* [TRY IT]:
Once the images are removed, set down everything else in the listing below exactly.

* [SOURCE MATERIAL]:
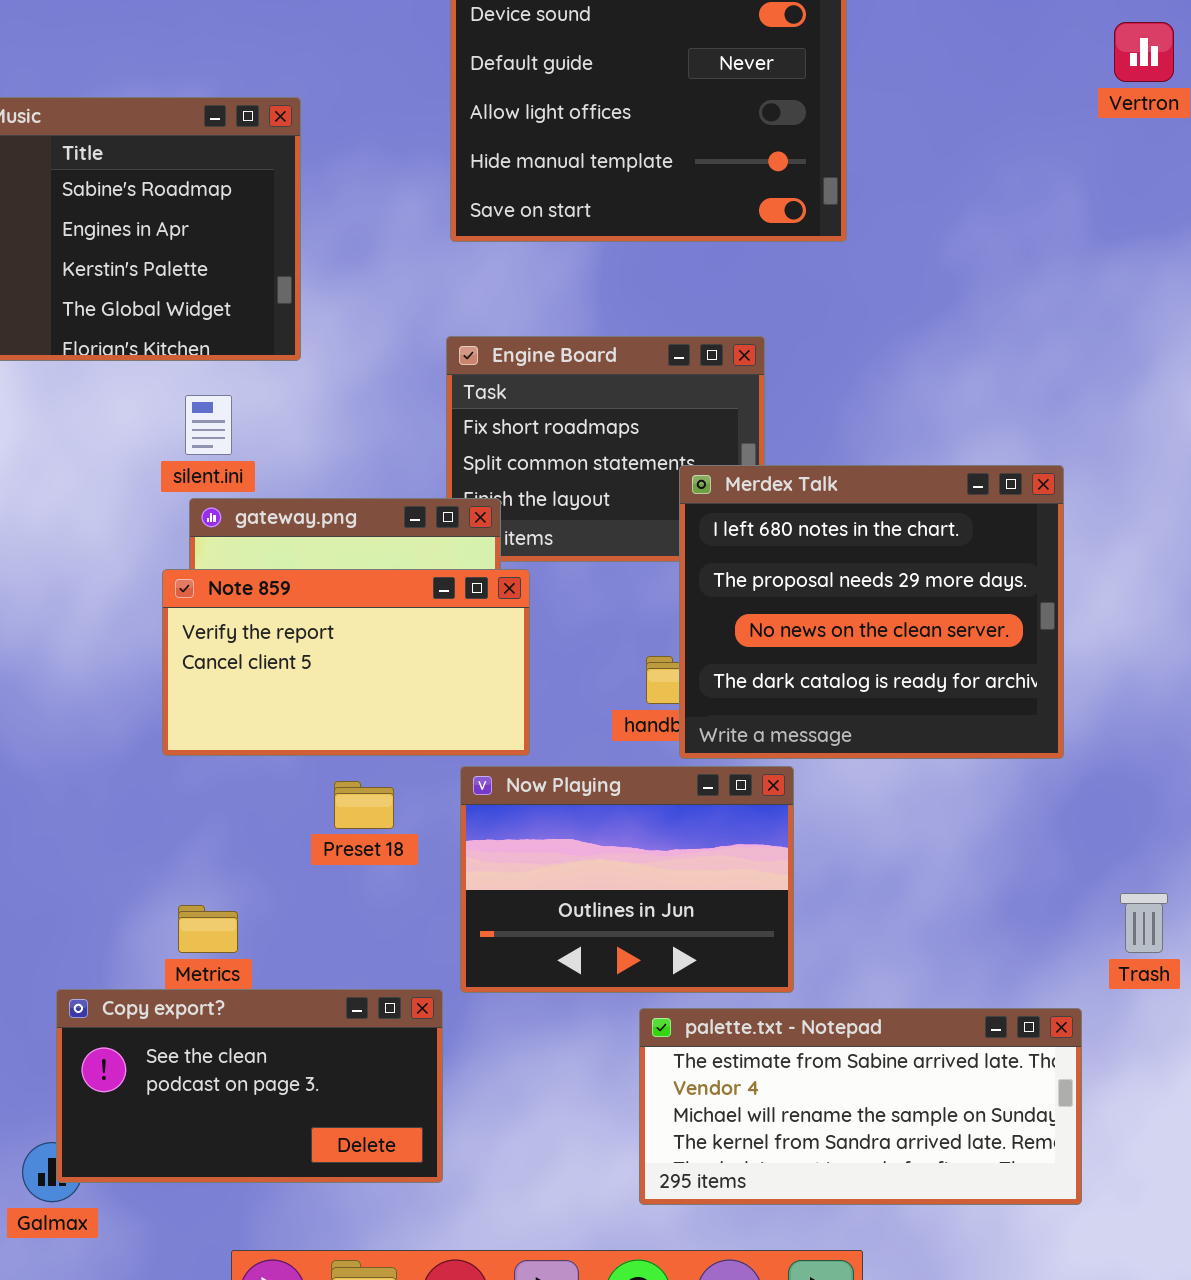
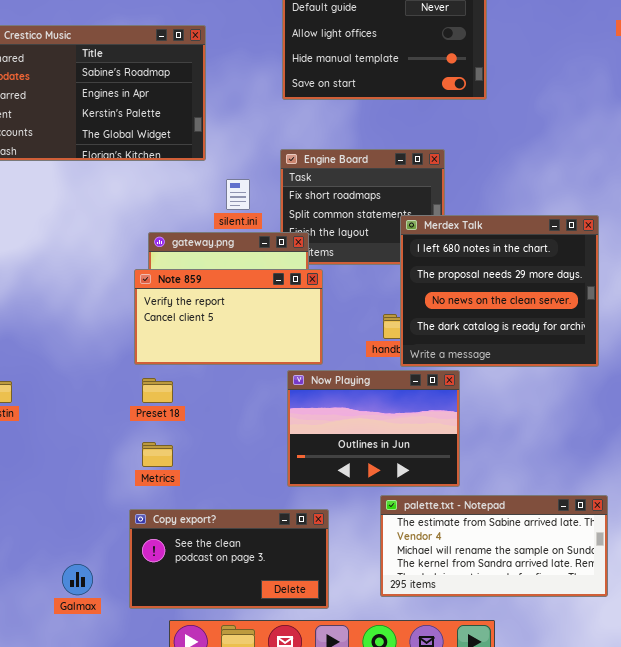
silent.ini: [185,395,232,455] -> [226,179,250,210], moved
Preset 18: [334,781,394,829] -> [142,378,173,403], moved
Copy export?: [56,989,443,1183] -> [129,509,329,609], moved

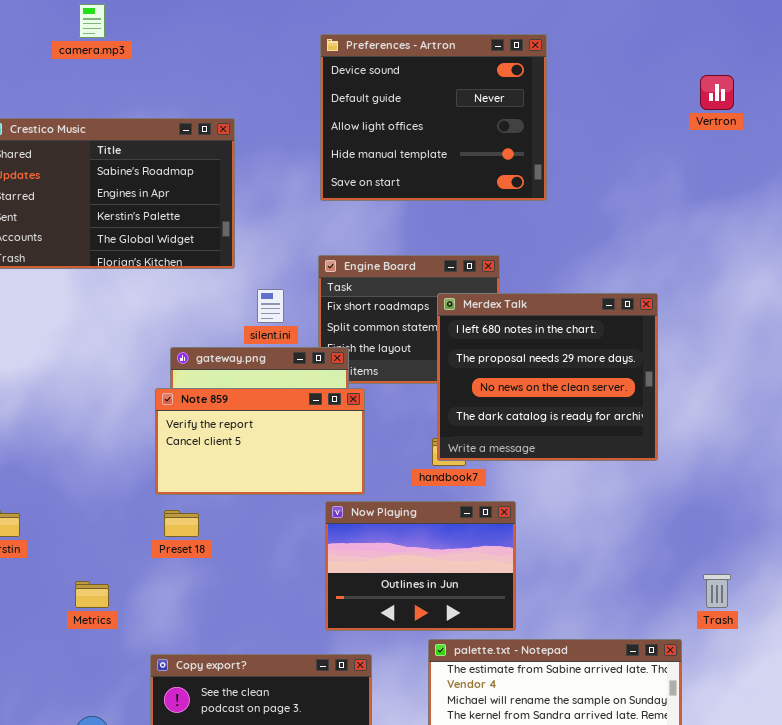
Merdex Talk: [400,215,599,367] -> [437,293,658,461], moved
Metrics: [142,442,173,467] -> [75,581,109,608], moved

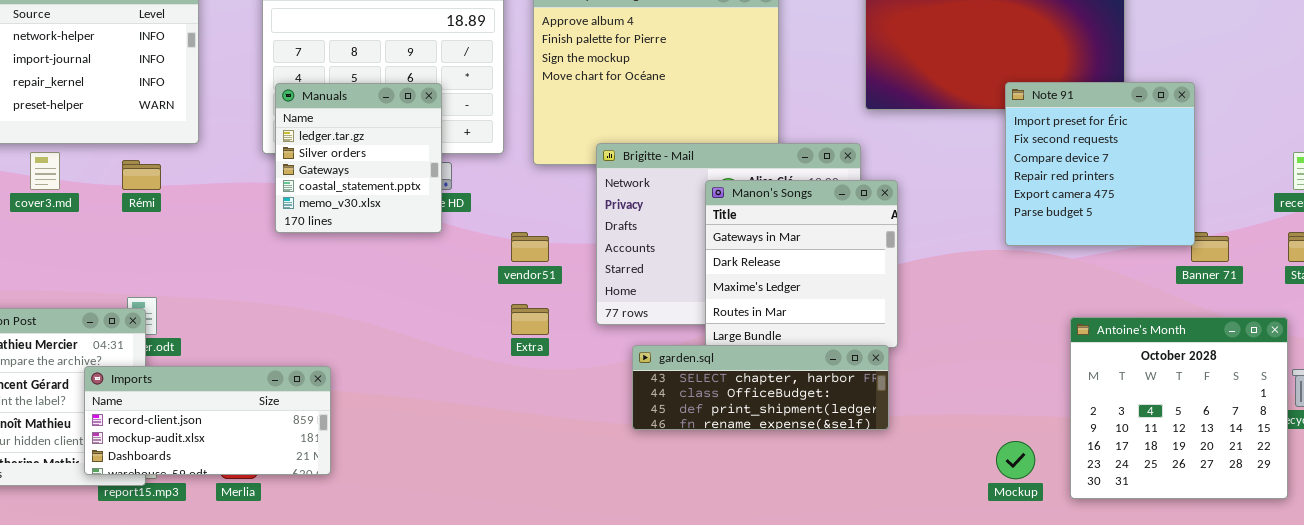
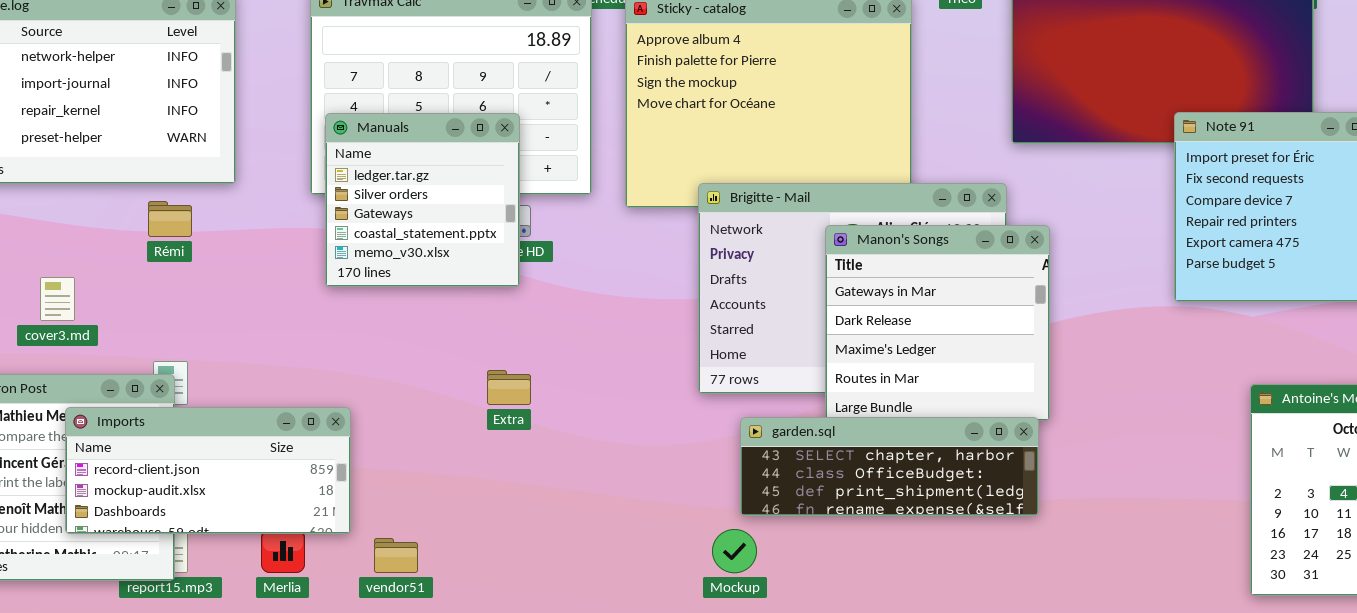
cover3.md: [30,152,60,190] -> [40,277,75,321], moved
vendor51: [511,232,549,262] -> [374,538,418,573], moved
Extra: [511,304,549,335] -> [487,370,531,405], moved
Imports: [84,366,331,475] -> [65,407,351,534], moved
Mockup: [996,441,1035,479] -> [712,529,757,573], moved

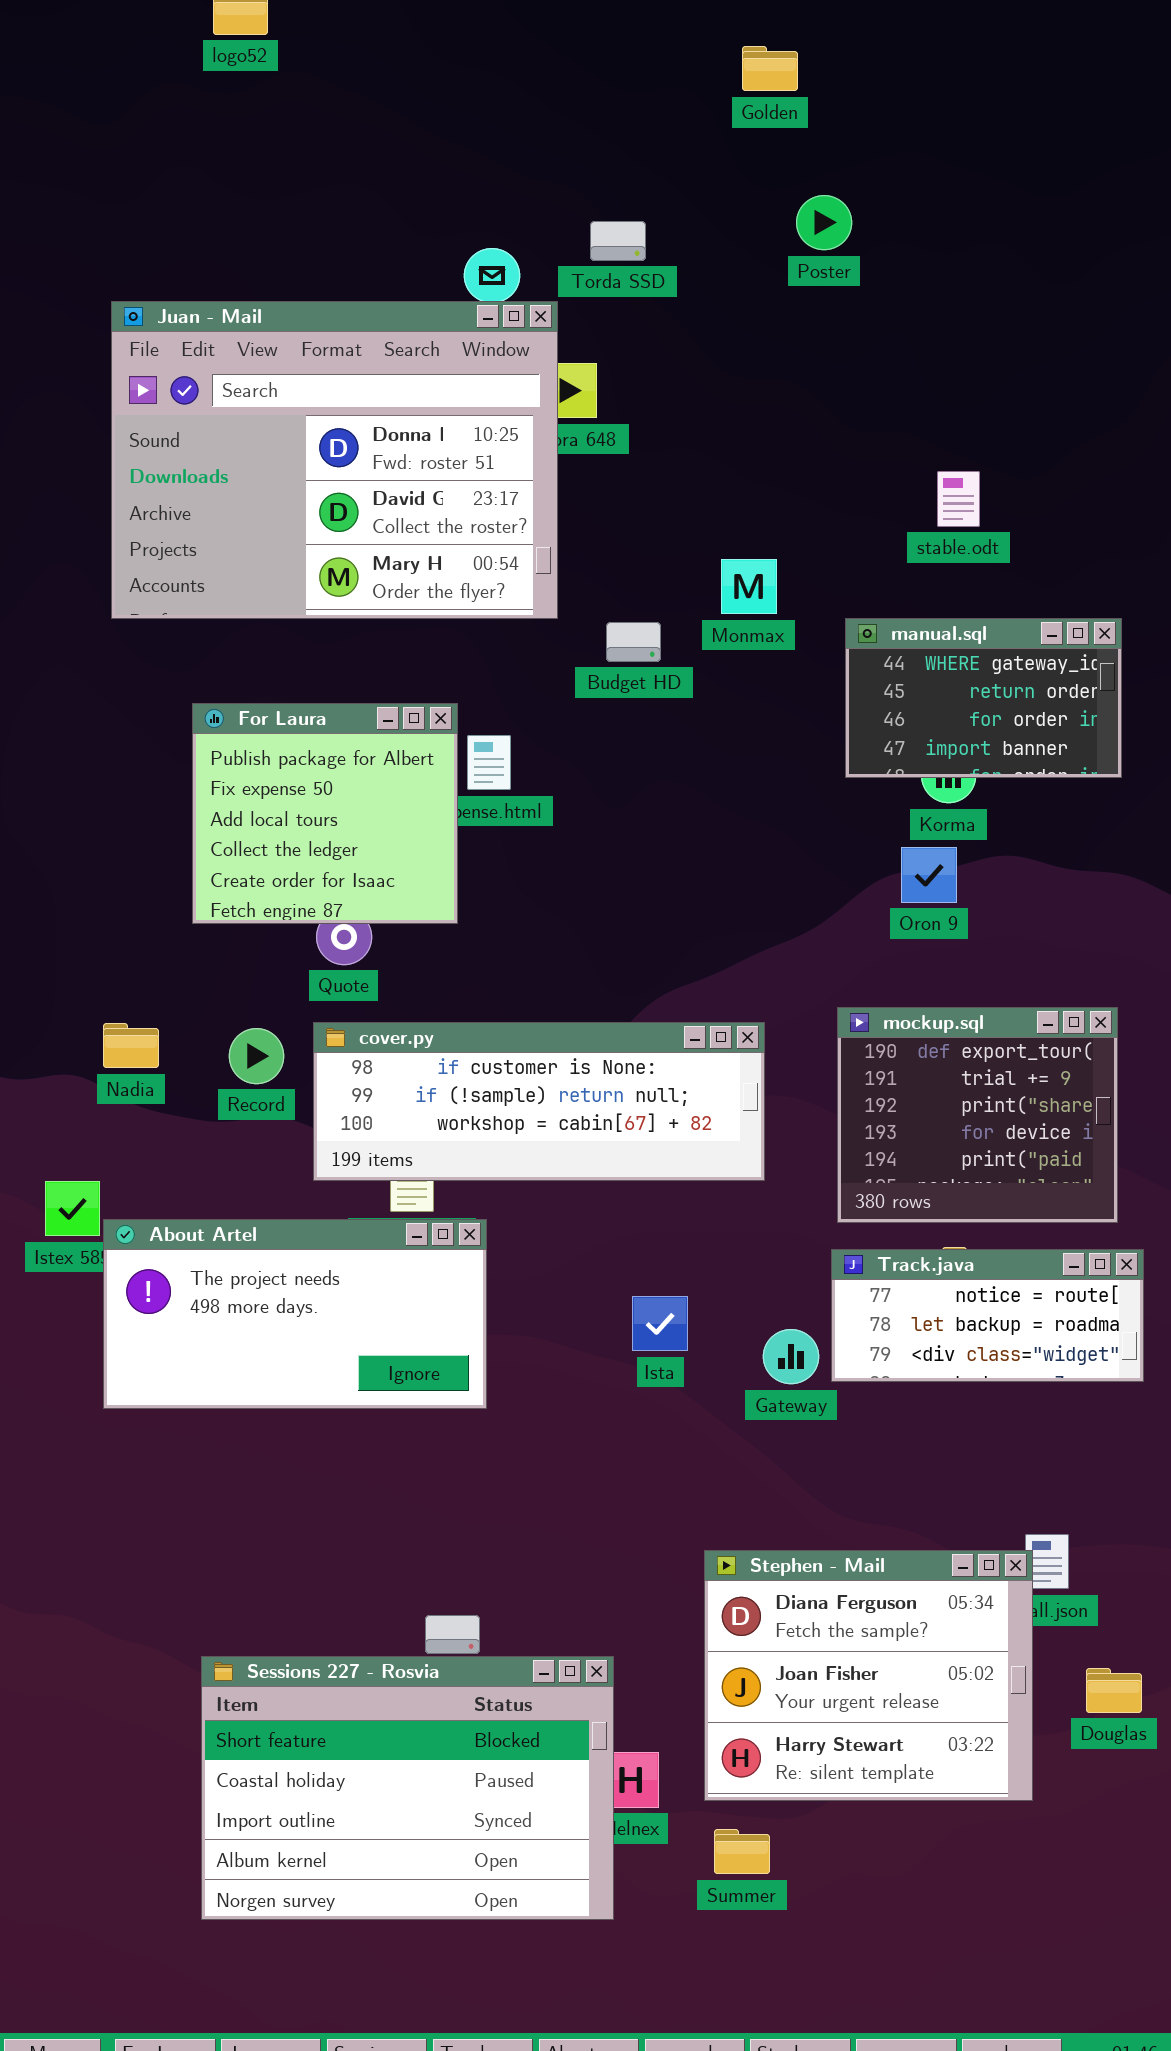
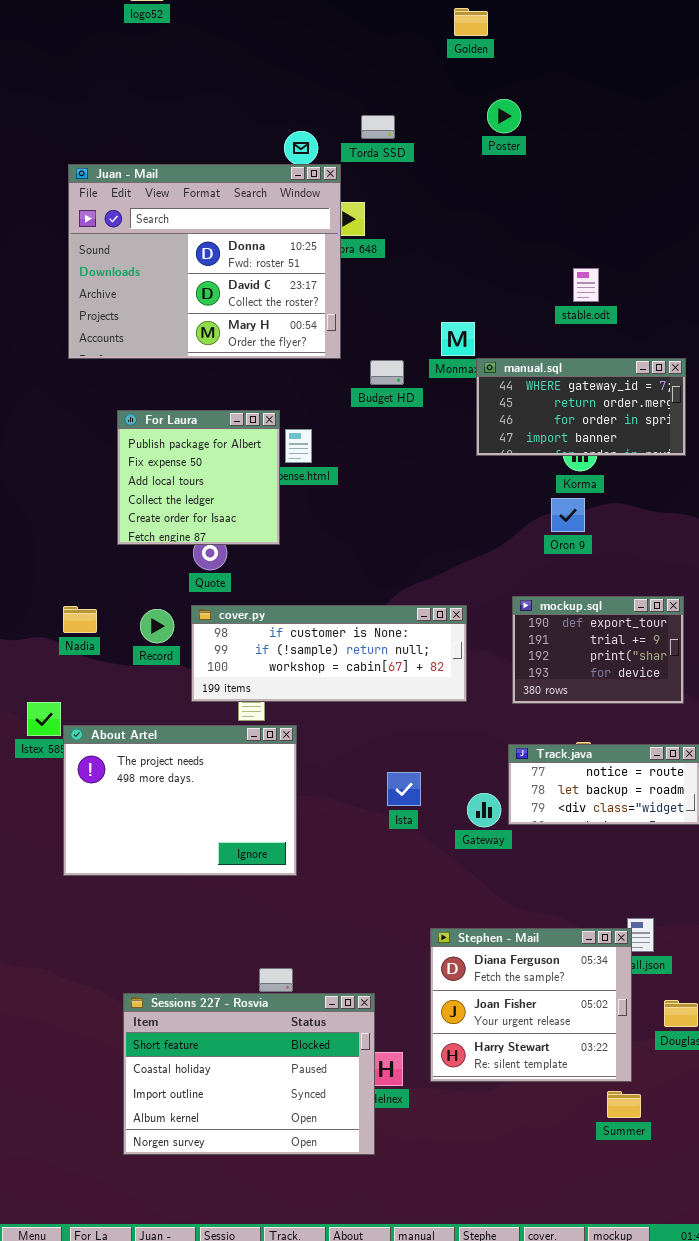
manual.sql: [845,618,1122,778] -> [476,358,686,456], resized
mockup.sql: [837,1007,1118,1223] -> [512,596,684,704], resized
About Artel: [103,1219,487,1409] -> [63,725,297,876], resized
Summer: [714,1829,770,1874] -> [607,1091,641,1118], moved

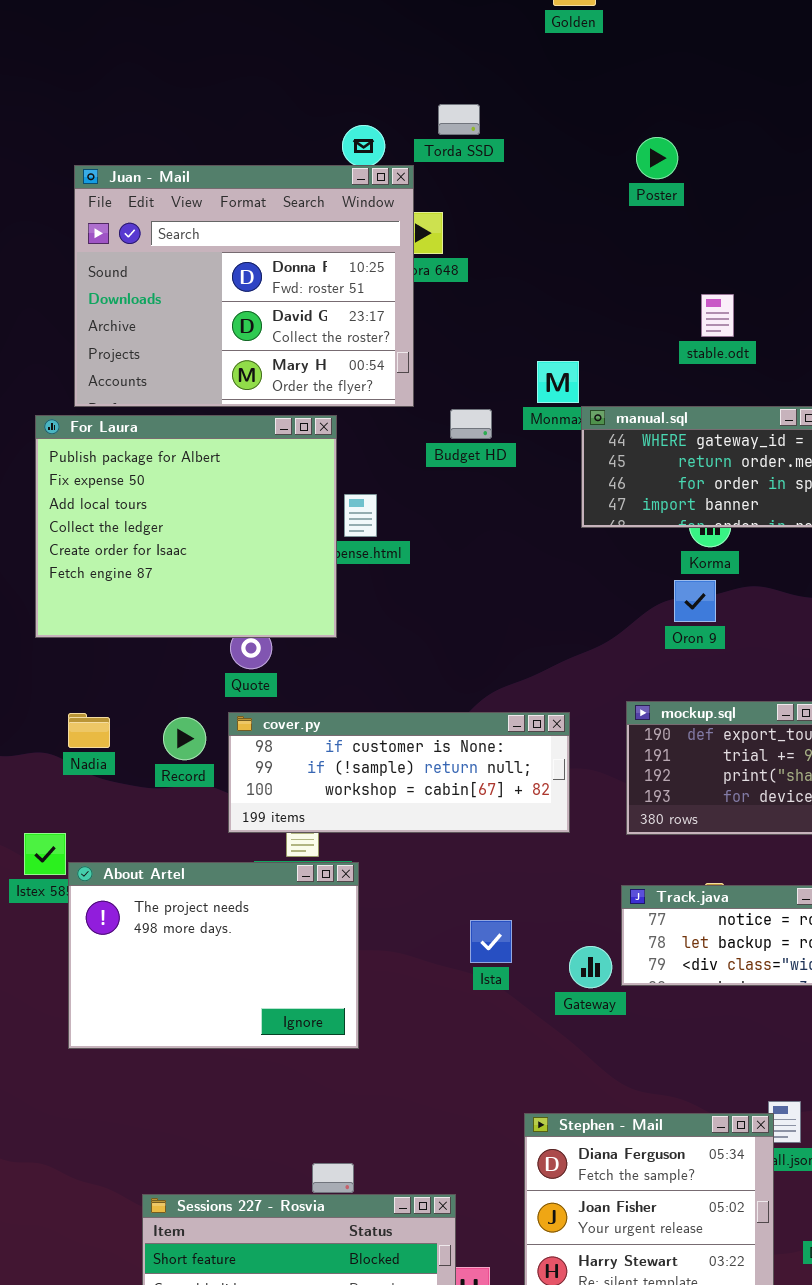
Poster: [487,99,521,133] -> [636,137,678,179], moved
For Laura: [117,410,280,545] -> [35,415,337,638], resized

* [WRITTEN SOLUTION]:
silent.ini: [185,395,232,455] -> [226,179,250,210], moved
Preset 18: [334,781,394,829] -> [142,378,173,403], moved
Copy export?: [56,989,443,1183] -> [129,509,329,609], moved

Merdex Talk: [400,215,599,367] -> [437,293,658,461], moved
Metrics: [142,442,173,467] -> [75,581,109,608], moved

cover3.md: [30,152,60,190] -> [40,277,75,321], moved
vendor51: [511,232,549,262] -> [374,538,418,573], moved
Extra: [511,304,549,335] -> [487,370,531,405], moved
Imports: [84,366,331,475] -> [65,407,351,534], moved
Mockup: [996,441,1035,479] -> [712,529,757,573], moved

manual.sql: [845,618,1122,778] -> [476,358,686,456], resized
mockup.sql: [837,1007,1118,1223] -> [512,596,684,704], resized
About Artel: [103,1219,487,1409] -> [63,725,297,876], resized
Summer: [714,1829,770,1874] -> [607,1091,641,1118], moved

Poster: [487,99,521,133] -> [636,137,678,179], moved
For Laura: [117,410,280,545] -> [35,415,337,638], resized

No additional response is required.